Instructions to follow: Only the text of the records belongs in the answer; the pictures must be dropped.

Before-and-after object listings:
================================
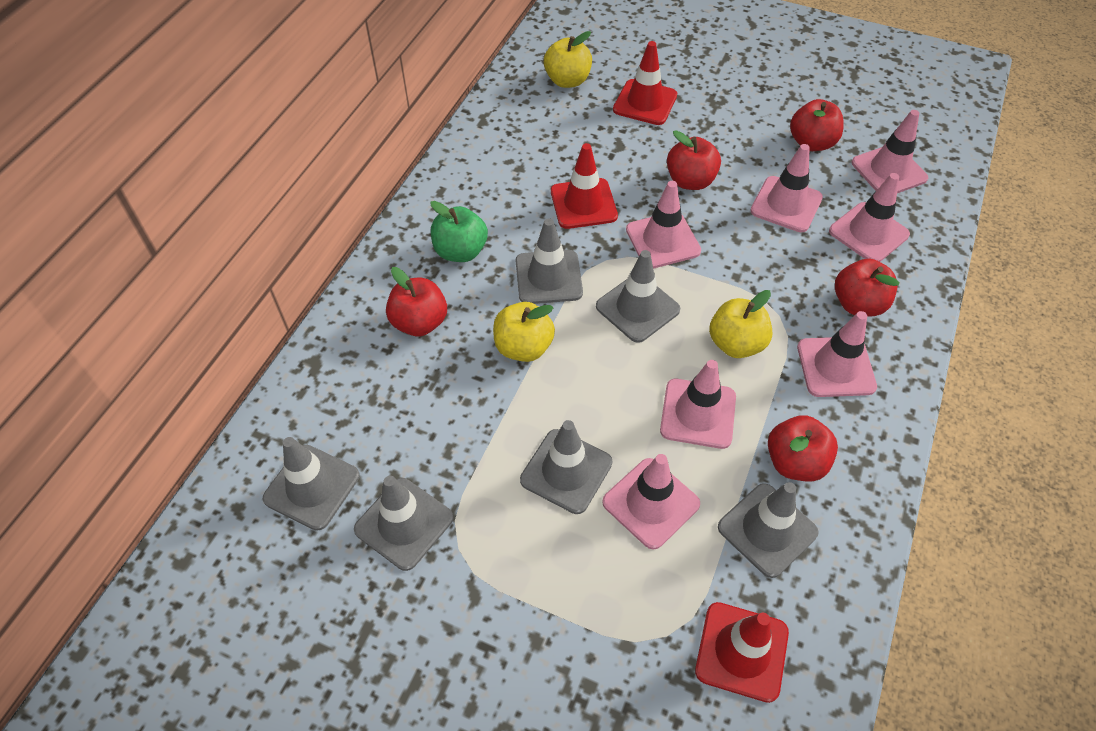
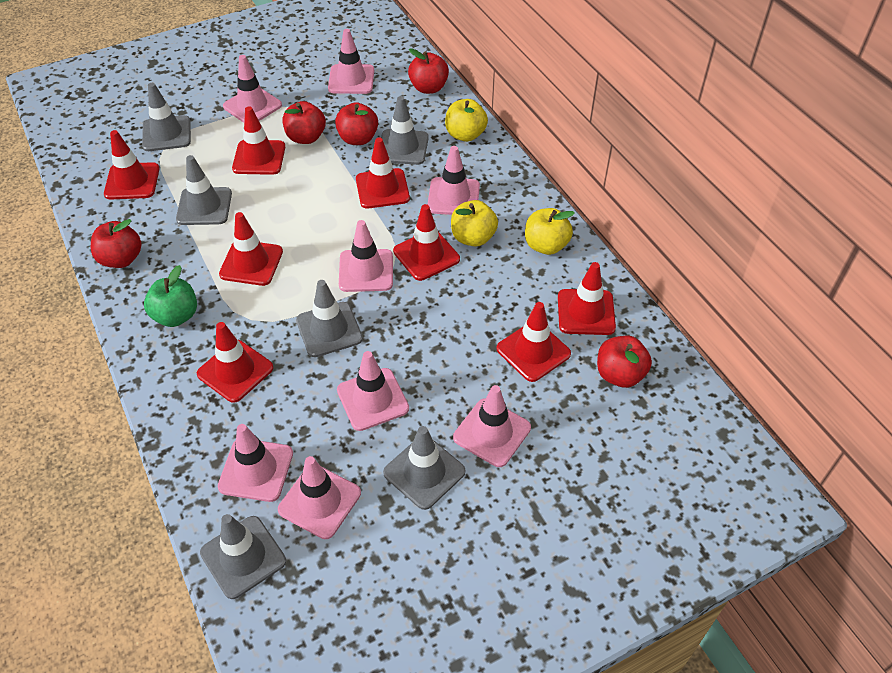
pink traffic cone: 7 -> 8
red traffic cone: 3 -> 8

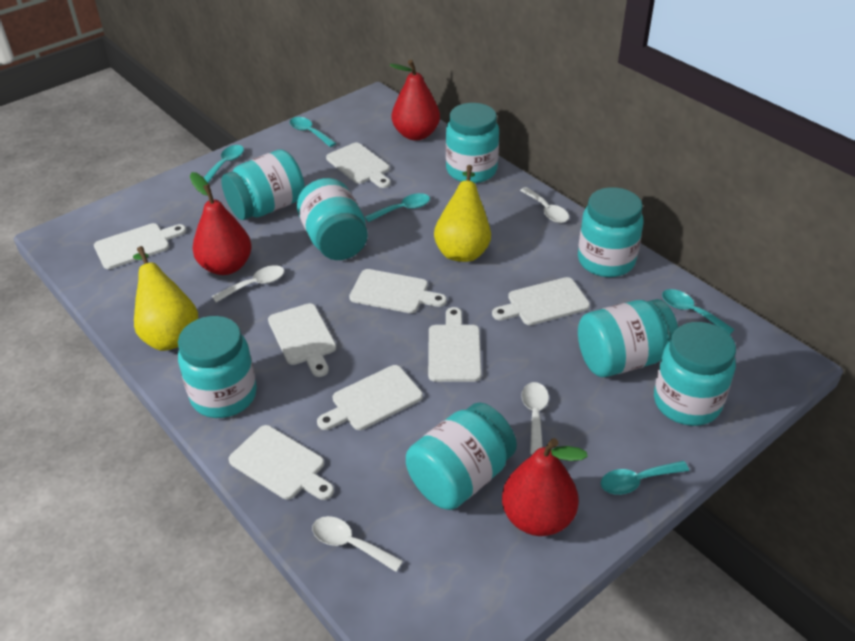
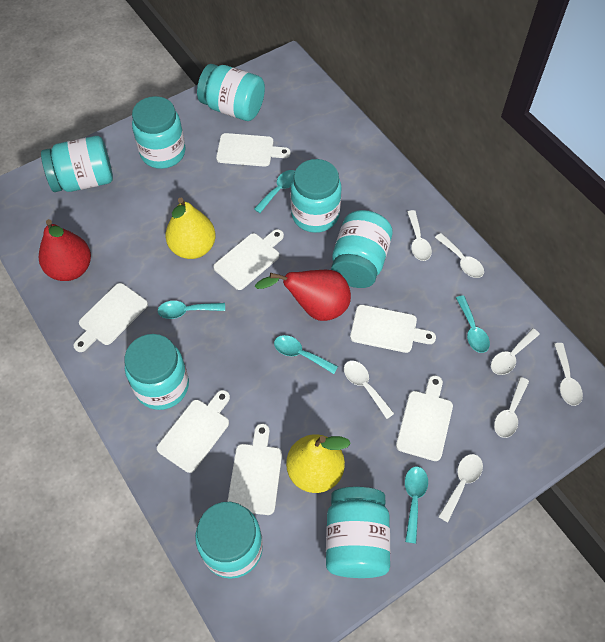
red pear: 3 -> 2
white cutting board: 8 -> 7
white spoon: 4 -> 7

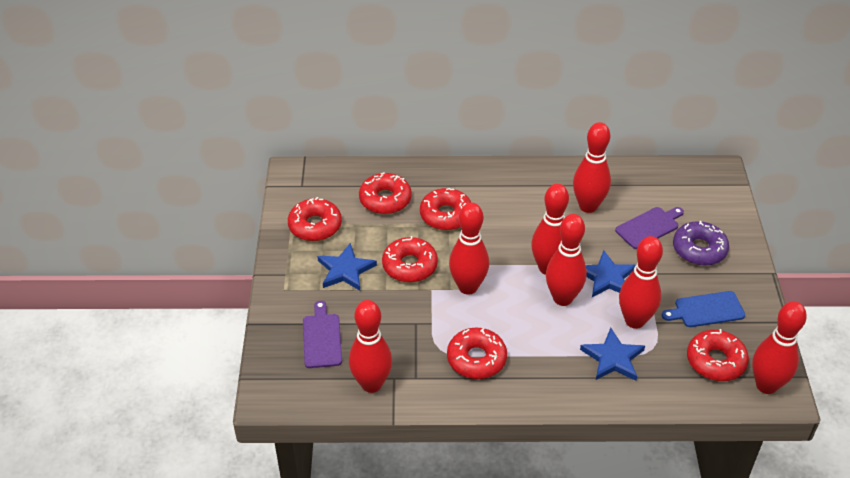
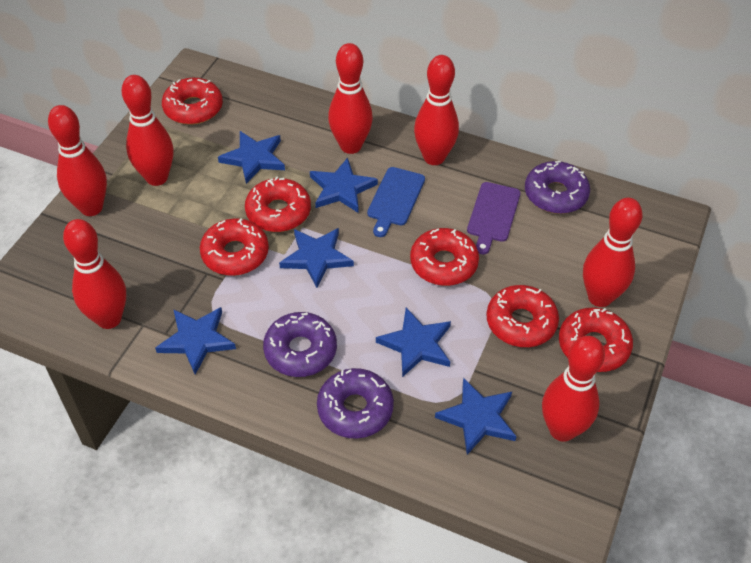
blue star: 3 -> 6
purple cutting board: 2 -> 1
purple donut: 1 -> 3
================================
Exercise output:
pink traffic cone: 7 -> 8
red traffic cone: 3 -> 8

red pear: 3 -> 2
white cutting board: 8 -> 7
white spoon: 4 -> 7

blue star: 3 -> 6
purple cutting board: 2 -> 1
purple donut: 1 -> 3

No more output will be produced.